→ TASK DIRECTIONS: One part of the entries below is wanted: the lines from the one containing "FAN pin VCC: none -> 5V" through the one containing "SD pin MISO: D10 -> D0". Write those out exactly and nothing else.

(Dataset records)
********
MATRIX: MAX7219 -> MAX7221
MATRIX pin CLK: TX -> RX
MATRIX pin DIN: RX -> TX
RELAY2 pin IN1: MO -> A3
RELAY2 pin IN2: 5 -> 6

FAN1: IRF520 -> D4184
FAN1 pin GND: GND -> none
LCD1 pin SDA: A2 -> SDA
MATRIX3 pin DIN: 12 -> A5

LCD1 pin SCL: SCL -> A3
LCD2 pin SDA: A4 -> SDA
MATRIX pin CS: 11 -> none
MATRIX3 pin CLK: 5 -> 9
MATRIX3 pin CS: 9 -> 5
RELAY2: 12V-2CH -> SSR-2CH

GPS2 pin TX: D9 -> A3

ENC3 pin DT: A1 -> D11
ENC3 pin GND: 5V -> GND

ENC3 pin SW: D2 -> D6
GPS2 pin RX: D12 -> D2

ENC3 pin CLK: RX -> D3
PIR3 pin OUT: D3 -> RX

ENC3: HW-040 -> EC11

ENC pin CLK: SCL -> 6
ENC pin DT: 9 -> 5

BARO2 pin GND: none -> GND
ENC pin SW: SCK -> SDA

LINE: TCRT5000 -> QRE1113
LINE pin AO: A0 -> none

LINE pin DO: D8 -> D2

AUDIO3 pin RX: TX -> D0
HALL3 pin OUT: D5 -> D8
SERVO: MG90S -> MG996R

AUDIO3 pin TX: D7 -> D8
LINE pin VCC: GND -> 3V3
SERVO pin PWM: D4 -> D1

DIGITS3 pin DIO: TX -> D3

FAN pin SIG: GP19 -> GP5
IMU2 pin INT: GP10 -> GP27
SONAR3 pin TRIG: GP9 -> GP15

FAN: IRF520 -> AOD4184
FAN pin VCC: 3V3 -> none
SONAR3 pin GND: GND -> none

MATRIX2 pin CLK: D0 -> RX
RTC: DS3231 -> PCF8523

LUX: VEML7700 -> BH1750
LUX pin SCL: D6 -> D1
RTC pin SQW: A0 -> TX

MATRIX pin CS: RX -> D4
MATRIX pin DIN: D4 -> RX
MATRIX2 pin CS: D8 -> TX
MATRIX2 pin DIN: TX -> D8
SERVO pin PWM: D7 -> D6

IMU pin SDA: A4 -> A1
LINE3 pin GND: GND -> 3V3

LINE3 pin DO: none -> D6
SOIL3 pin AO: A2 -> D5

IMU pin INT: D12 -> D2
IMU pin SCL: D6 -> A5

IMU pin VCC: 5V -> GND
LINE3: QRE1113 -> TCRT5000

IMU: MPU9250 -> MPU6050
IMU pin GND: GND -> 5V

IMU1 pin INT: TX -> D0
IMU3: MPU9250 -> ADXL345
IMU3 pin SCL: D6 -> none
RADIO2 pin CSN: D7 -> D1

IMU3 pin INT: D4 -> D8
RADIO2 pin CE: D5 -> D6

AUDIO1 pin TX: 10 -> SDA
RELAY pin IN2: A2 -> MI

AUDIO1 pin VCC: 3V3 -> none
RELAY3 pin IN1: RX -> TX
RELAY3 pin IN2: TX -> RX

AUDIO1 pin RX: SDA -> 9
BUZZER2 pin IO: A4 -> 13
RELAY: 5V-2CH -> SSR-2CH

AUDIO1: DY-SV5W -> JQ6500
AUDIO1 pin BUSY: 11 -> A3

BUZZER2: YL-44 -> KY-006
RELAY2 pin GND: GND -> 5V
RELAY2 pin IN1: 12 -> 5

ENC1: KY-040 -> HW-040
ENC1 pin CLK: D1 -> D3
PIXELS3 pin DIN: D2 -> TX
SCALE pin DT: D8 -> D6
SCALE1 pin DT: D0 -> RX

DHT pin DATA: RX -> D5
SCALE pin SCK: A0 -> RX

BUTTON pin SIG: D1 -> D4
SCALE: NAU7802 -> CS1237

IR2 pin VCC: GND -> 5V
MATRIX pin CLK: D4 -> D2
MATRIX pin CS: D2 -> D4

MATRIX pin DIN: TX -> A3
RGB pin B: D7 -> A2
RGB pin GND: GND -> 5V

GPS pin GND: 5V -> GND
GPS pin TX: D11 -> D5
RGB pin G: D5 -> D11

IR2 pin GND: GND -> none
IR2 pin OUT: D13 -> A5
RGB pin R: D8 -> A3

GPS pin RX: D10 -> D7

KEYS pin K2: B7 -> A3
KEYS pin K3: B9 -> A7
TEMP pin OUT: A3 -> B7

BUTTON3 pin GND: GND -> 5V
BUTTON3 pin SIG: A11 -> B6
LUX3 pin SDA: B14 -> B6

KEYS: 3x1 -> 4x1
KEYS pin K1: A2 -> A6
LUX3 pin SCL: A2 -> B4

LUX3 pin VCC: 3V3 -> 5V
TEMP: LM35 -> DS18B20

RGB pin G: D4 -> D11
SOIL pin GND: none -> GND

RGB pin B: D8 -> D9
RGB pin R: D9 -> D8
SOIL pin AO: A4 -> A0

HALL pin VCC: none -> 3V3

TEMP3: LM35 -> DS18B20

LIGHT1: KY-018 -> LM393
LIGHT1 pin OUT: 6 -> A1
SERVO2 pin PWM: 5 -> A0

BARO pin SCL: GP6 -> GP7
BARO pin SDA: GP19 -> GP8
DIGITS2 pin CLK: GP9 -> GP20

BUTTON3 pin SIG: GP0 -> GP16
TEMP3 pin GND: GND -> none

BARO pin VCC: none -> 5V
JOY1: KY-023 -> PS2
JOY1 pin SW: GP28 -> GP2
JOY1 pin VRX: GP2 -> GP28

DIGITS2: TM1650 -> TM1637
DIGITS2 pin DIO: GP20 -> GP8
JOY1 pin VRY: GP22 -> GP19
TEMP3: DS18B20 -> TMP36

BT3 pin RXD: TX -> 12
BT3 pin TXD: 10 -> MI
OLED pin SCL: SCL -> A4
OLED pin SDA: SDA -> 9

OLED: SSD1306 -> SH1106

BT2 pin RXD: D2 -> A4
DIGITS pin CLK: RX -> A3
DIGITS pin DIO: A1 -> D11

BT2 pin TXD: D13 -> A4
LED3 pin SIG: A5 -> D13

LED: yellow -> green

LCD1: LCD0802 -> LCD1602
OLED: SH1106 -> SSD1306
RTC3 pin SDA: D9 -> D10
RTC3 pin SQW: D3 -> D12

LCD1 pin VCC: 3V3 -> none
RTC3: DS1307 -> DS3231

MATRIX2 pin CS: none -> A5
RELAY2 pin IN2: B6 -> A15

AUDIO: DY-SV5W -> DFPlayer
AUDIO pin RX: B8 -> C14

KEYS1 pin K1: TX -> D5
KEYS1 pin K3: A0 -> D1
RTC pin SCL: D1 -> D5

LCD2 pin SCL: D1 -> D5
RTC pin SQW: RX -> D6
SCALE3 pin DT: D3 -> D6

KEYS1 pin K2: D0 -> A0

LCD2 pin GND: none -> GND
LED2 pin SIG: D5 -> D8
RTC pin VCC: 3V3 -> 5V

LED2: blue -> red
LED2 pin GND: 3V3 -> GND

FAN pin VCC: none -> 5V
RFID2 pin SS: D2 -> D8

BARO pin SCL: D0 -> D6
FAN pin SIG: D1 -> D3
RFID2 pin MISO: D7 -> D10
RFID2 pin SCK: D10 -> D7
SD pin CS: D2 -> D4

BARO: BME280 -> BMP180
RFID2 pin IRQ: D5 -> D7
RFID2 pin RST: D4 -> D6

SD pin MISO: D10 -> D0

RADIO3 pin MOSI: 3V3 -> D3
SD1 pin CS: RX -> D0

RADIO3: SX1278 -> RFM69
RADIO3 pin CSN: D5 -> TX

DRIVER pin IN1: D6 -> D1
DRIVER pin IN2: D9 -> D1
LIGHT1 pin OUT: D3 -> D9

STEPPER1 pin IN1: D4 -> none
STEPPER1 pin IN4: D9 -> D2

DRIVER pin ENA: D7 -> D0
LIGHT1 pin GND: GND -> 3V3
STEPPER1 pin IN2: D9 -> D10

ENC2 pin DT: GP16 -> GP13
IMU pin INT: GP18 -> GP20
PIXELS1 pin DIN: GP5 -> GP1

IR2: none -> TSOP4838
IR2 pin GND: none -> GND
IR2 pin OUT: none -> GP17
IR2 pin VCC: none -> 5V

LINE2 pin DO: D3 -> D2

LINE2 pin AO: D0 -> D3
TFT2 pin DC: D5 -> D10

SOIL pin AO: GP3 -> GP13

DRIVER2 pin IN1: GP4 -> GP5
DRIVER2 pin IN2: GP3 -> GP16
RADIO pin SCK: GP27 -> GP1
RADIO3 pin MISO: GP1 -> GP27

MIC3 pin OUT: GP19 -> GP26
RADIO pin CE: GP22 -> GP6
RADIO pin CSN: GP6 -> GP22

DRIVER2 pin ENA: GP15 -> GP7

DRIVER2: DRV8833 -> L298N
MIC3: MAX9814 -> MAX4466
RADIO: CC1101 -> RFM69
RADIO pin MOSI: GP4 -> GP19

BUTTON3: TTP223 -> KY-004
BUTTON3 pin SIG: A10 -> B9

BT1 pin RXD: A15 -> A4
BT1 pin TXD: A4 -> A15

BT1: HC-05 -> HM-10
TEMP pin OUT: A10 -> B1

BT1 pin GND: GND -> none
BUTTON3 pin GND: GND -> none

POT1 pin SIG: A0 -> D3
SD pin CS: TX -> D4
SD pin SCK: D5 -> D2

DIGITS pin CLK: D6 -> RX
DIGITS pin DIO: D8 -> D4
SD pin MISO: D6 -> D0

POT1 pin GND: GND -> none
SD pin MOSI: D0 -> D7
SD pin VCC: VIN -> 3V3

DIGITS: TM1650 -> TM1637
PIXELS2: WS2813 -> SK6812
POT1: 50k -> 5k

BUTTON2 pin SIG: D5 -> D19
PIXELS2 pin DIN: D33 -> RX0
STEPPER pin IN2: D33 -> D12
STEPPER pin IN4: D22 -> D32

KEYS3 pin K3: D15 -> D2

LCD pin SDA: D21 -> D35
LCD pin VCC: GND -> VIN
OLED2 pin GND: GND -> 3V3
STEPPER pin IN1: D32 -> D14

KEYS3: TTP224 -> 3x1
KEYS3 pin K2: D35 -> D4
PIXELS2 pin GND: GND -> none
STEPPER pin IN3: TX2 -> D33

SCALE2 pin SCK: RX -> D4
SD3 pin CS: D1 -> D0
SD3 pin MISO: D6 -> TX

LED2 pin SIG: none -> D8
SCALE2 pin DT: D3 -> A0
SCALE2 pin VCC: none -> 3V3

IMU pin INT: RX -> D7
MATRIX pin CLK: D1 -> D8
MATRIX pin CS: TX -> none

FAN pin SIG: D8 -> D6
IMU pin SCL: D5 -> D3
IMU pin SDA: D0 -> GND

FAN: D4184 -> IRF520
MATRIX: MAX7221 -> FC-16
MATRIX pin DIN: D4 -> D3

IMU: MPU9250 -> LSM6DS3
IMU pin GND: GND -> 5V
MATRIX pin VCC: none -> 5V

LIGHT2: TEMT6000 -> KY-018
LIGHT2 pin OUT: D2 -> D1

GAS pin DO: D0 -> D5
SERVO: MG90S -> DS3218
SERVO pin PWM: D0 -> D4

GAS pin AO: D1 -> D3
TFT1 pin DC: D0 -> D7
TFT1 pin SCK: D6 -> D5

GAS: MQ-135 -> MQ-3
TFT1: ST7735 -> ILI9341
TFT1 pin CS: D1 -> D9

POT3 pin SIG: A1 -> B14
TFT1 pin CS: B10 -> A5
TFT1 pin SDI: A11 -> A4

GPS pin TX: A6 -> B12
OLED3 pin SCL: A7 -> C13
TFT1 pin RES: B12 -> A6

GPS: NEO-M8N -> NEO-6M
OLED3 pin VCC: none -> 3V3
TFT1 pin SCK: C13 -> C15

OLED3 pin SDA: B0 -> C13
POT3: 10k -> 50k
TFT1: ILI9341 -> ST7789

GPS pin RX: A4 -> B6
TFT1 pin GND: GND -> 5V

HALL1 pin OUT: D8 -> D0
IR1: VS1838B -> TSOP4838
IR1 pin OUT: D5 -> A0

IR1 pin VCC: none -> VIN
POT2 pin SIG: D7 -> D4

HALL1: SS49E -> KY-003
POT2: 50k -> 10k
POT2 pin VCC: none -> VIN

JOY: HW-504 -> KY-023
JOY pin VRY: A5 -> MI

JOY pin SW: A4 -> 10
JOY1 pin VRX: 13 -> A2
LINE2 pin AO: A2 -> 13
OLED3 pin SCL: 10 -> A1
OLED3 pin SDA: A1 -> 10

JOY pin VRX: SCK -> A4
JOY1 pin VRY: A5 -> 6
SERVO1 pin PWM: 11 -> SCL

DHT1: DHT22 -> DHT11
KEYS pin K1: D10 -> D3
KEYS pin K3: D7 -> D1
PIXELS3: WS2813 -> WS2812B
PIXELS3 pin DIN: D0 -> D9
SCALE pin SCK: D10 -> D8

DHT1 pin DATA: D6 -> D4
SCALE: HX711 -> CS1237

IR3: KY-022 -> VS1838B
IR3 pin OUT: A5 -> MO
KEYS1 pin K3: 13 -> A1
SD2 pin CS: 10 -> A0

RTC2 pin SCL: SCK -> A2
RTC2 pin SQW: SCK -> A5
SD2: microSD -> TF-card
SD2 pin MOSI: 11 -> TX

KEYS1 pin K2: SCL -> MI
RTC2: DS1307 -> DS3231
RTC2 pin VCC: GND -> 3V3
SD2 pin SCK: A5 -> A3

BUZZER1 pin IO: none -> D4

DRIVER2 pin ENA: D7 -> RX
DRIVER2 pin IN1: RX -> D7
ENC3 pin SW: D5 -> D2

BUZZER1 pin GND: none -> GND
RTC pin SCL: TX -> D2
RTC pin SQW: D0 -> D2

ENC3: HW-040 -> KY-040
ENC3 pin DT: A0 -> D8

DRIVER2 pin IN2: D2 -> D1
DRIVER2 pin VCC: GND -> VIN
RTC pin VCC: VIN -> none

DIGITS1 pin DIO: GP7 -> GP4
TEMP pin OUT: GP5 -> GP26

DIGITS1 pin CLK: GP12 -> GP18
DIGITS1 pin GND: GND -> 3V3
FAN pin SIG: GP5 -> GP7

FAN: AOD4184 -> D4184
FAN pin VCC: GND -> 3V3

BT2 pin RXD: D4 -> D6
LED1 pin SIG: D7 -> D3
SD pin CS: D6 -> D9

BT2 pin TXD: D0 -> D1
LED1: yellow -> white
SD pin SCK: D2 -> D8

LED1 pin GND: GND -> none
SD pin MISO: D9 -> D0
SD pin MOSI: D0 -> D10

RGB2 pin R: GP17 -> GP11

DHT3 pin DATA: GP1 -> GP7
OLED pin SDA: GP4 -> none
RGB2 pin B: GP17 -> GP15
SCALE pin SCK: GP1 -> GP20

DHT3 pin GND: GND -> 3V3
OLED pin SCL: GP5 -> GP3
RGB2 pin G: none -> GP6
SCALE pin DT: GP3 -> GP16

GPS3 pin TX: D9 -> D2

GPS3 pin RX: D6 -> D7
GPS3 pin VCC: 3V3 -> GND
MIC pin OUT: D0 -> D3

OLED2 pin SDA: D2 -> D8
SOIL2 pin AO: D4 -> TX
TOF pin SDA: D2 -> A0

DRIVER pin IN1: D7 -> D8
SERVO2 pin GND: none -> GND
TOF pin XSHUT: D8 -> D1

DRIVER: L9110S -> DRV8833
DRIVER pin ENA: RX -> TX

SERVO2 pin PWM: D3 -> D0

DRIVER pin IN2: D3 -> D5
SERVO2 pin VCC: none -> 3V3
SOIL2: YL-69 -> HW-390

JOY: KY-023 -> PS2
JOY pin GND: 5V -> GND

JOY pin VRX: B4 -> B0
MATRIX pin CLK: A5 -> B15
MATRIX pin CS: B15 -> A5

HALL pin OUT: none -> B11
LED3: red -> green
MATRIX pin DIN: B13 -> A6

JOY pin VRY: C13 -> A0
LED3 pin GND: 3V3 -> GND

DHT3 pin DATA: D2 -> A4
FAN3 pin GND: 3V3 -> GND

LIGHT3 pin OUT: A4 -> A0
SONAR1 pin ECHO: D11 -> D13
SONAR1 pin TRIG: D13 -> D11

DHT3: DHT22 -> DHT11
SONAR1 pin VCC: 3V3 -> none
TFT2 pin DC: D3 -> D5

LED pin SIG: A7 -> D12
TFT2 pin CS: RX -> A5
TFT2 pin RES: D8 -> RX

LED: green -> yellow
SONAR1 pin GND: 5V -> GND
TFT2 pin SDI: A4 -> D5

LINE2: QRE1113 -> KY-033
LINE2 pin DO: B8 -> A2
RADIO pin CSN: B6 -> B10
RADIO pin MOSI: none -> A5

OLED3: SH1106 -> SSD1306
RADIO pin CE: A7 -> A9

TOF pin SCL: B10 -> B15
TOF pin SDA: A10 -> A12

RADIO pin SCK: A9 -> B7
********
→ RESULT OF THE TASK:
FAN pin VCC: none -> 5V
RFID2 pin SS: D2 -> D8

BARO pin SCL: D0 -> D6
FAN pin SIG: D1 -> D3
RFID2 pin MISO: D7 -> D10
RFID2 pin SCK: D10 -> D7
SD pin CS: D2 -> D4

BARO: BME280 -> BMP180
RFID2 pin IRQ: D5 -> D7
RFID2 pin RST: D4 -> D6

SD pin MISO: D10 -> D0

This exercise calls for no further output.